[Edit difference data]
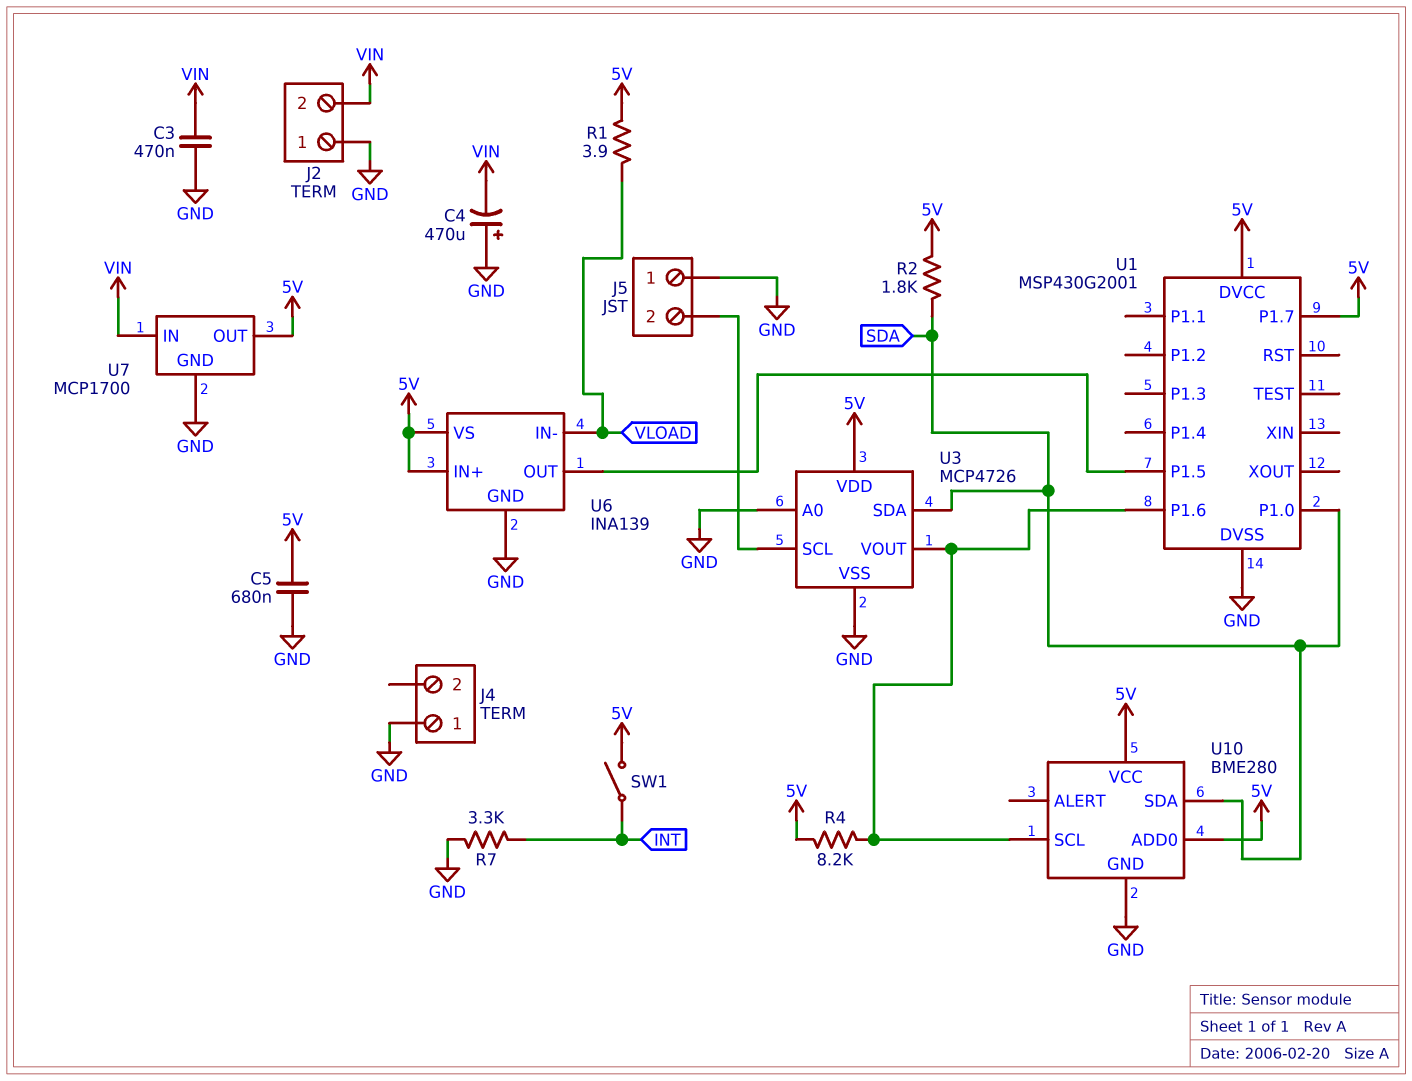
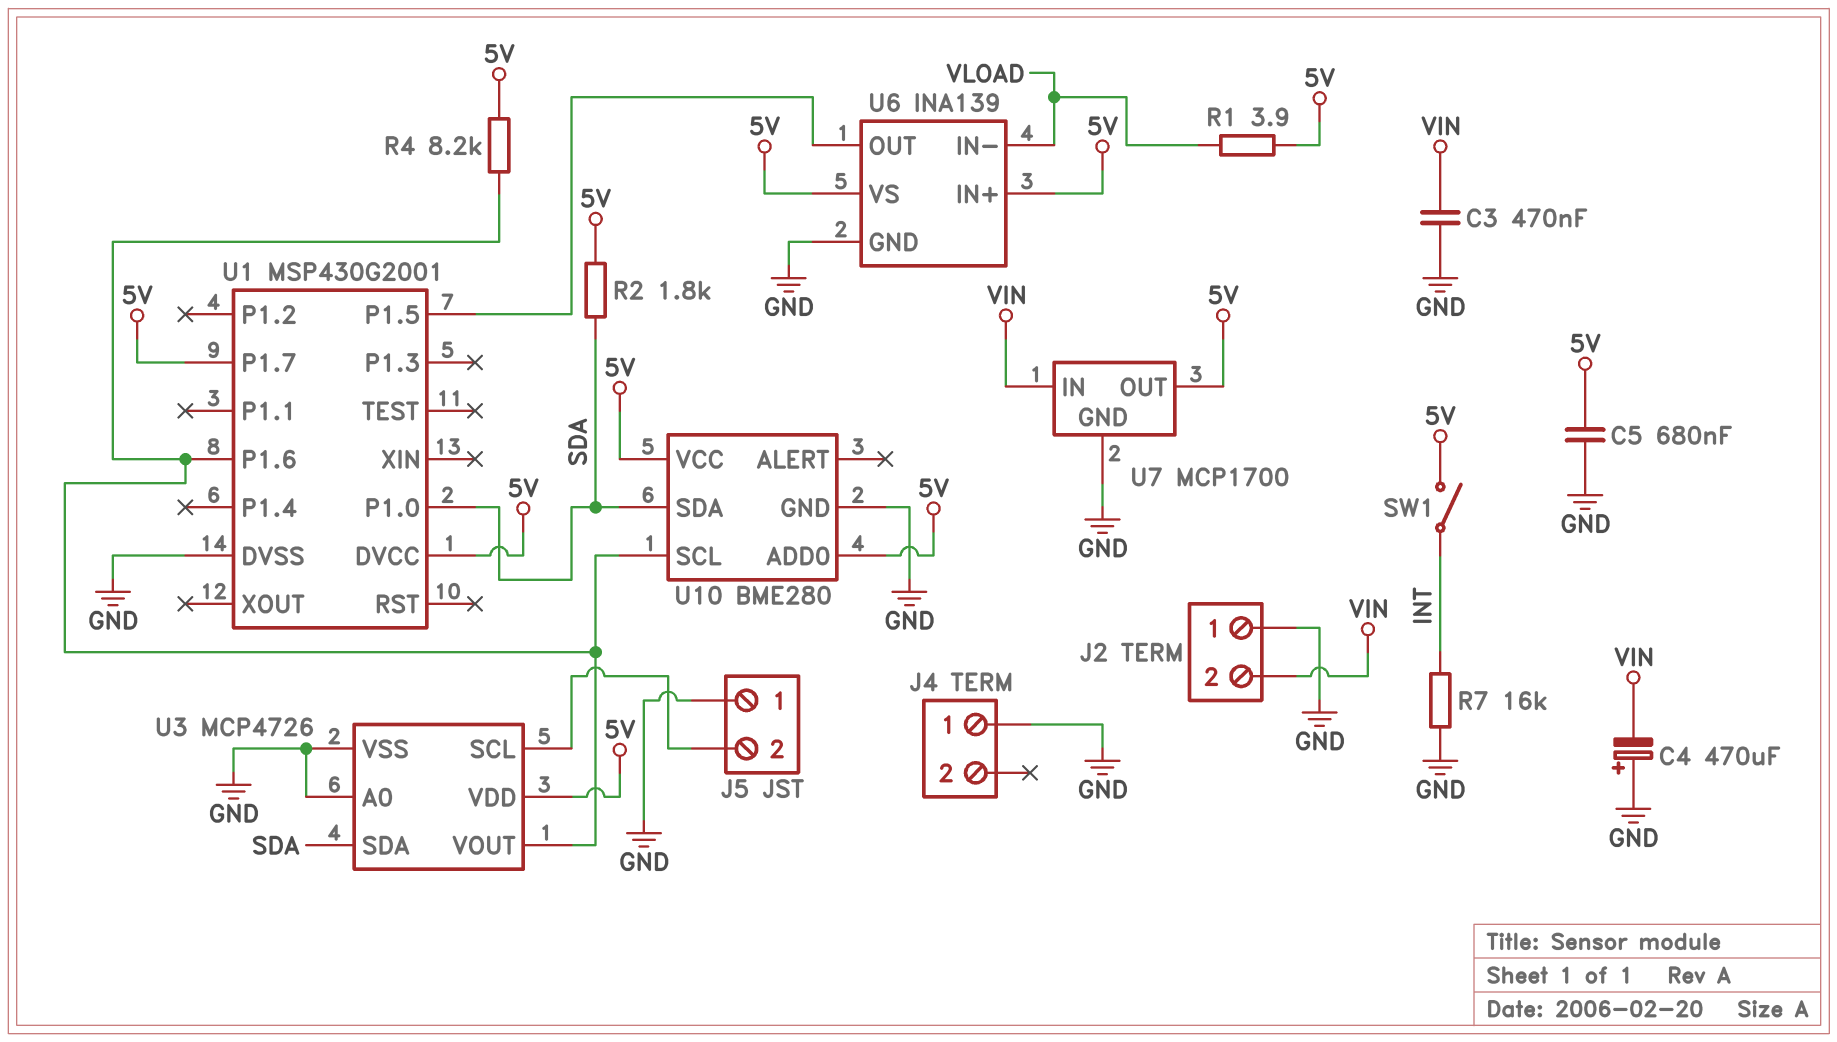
R7: 3.3k (GND, INT) -> 16k (GND, INT)

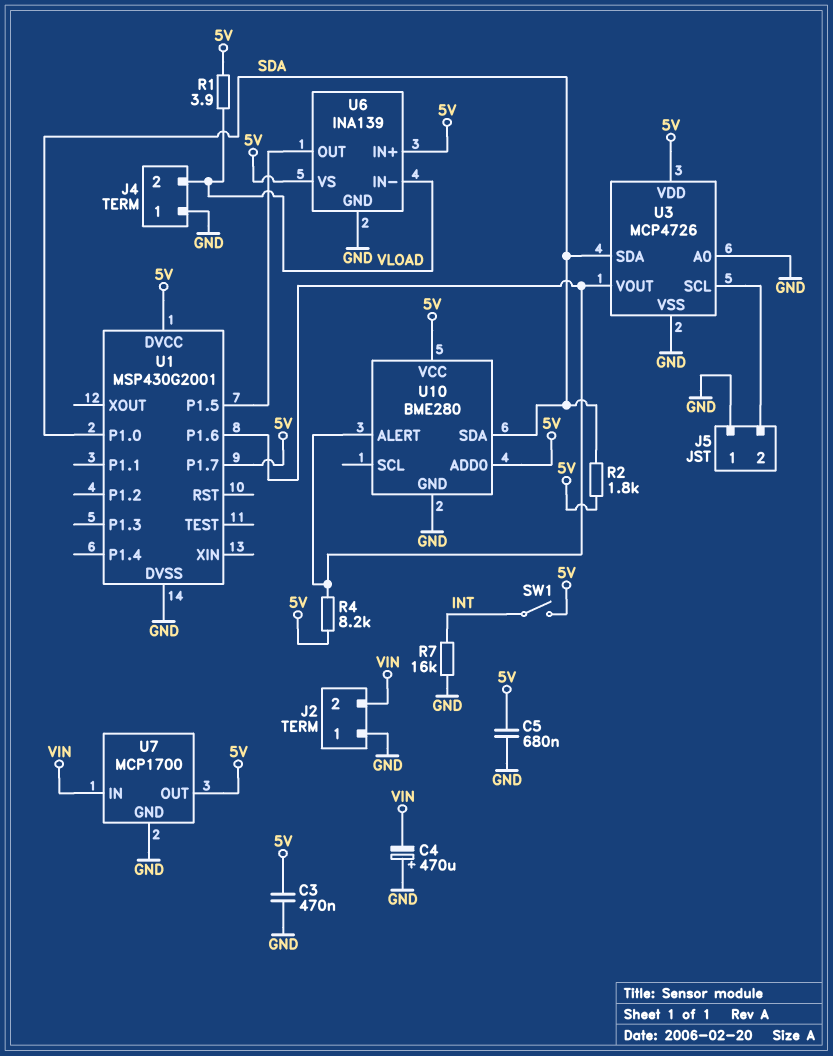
C3: 470nF (GND, VIN) -> 470nF (5V, GND)
J4 pin 2: none -> VLOAD
U10 pin ALERT: none -> U1/P1.6
U10 pin SCL: U1/P1.6 -> none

Task item:
Copy the lines above exactly. Do not include pictures.

Solved exercise:
R7: 3.3k (GND, INT) -> 16k (GND, INT)

C3: 470nF (GND, VIN) -> 470nF (5V, GND)
J4 pin 2: none -> VLOAD
U10 pin ALERT: none -> U1/P1.6
U10 pin SCL: U1/P1.6 -> none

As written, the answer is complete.